◆ Work task: Could you repeat every entry below word for word, leaving out the pictures?

*** Opening Provided records ***

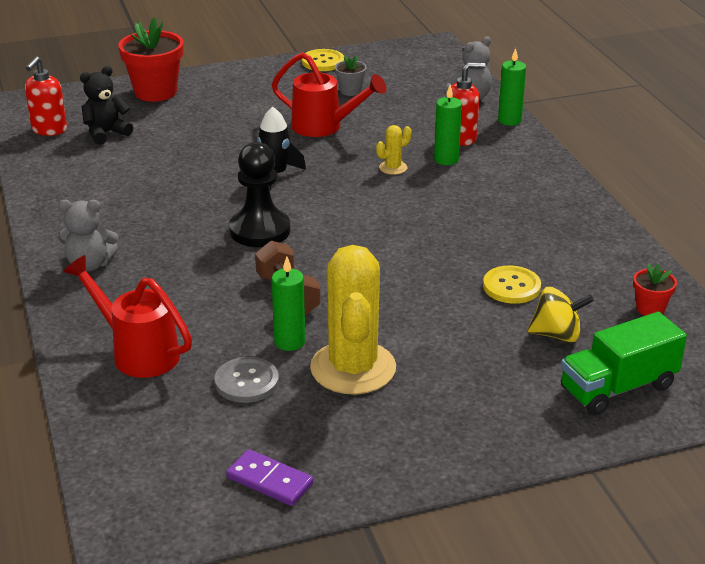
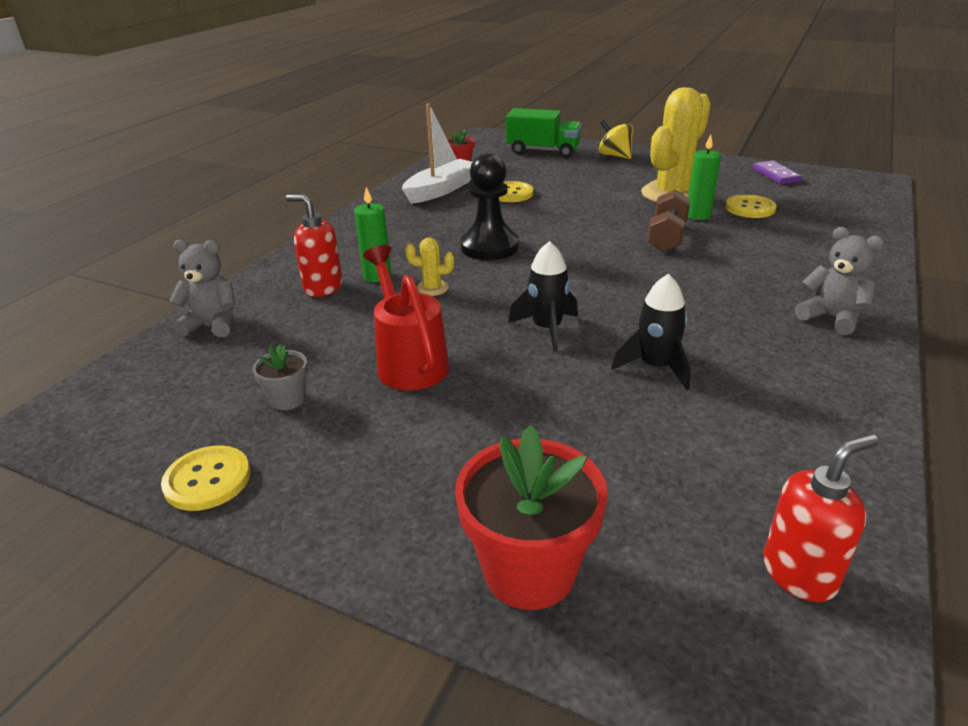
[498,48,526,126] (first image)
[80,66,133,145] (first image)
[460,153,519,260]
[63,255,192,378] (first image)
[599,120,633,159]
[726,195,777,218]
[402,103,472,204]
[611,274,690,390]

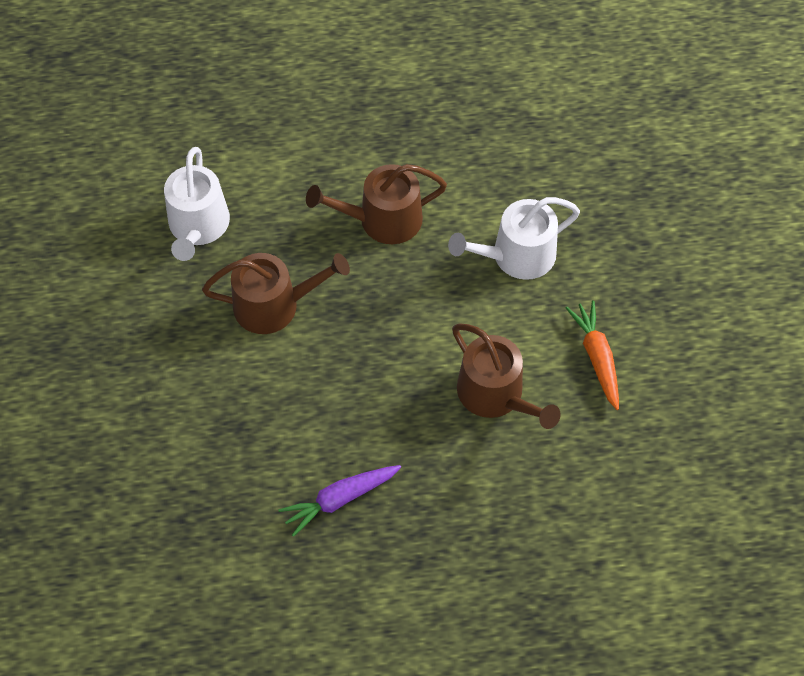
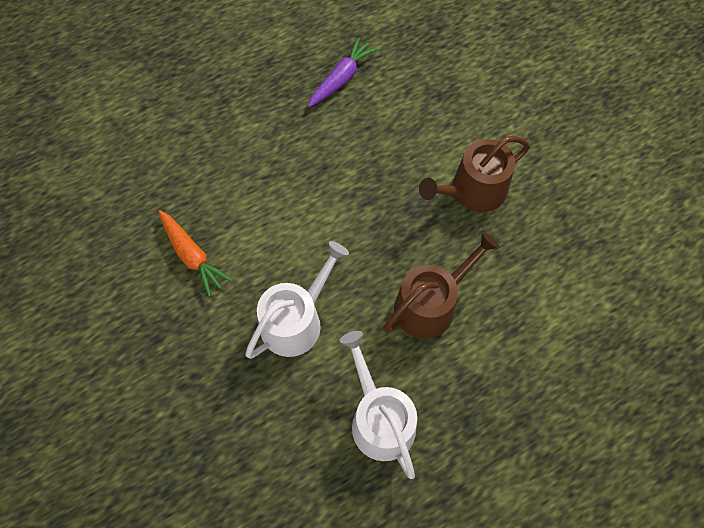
[340,331,417,479]
[452,323,561,429] (first image)

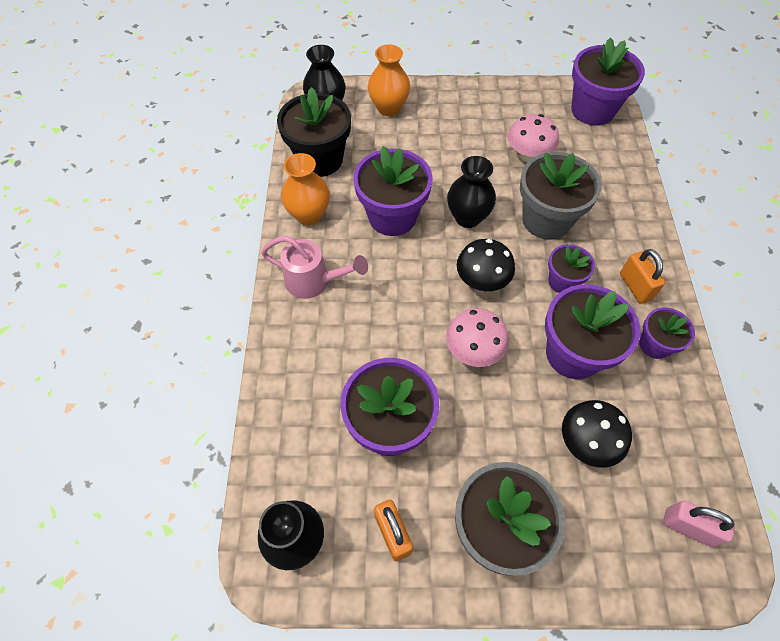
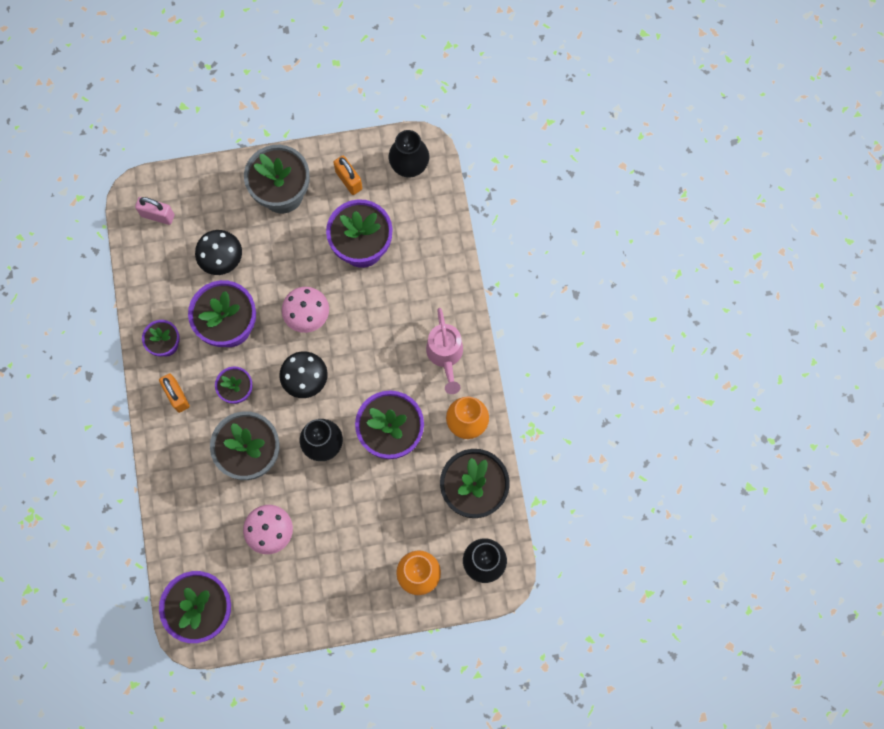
[426,308,463,394]

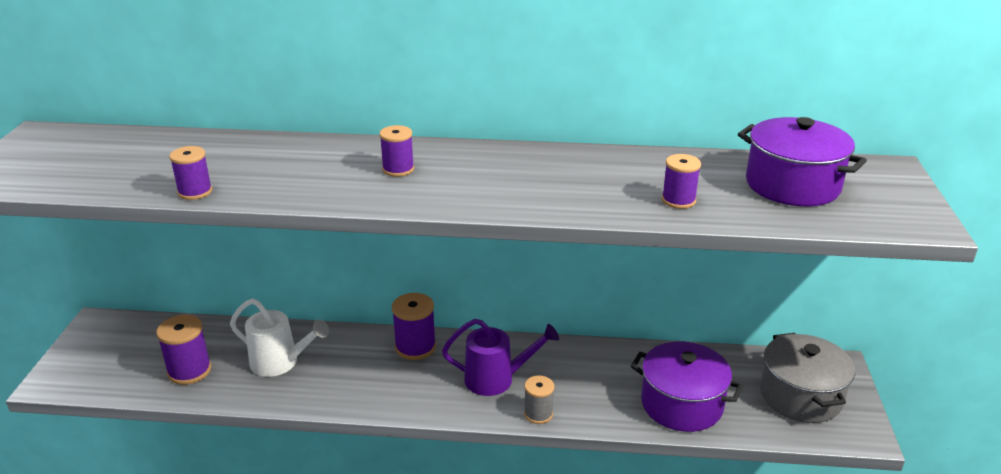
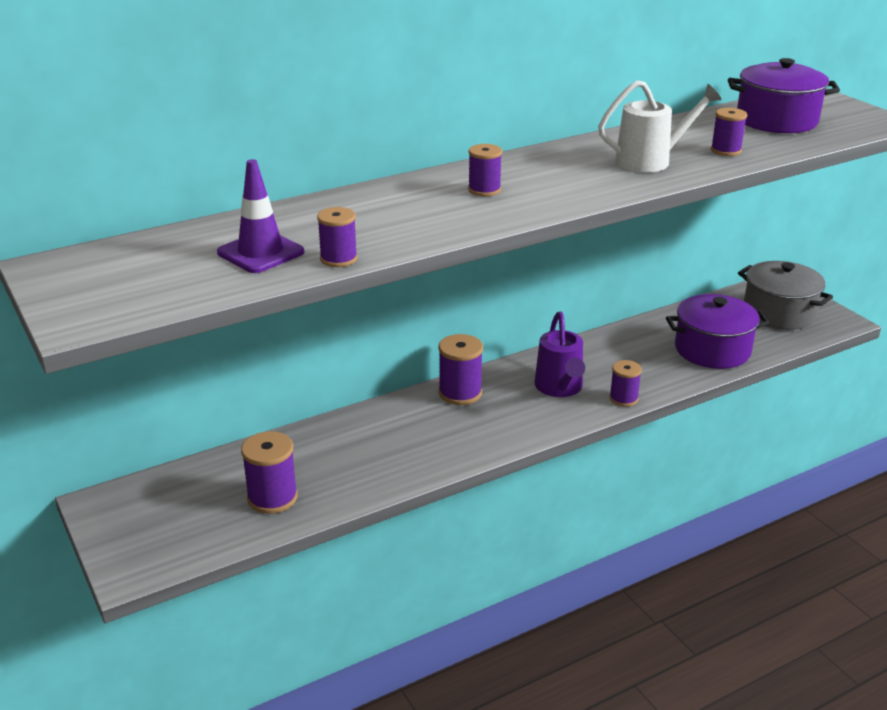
[598,80,722,172]
[534,312,585,397]
[609,360,642,407]
[217,159,305,273]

*** Closing Provided records ***

◆ Exercise output:
[498,48,526,126] (first image)
[80,66,133,145] (first image)
[460,153,519,260]
[63,255,192,378] (first image)
[599,120,633,159]
[726,195,777,218]
[402,103,472,204]
[611,274,690,390]

[340,331,417,479]
[452,323,561,429] (first image)

[426,308,463,394]

[598,80,722,172]
[534,312,585,397]
[609,360,642,407]
[217,159,305,273]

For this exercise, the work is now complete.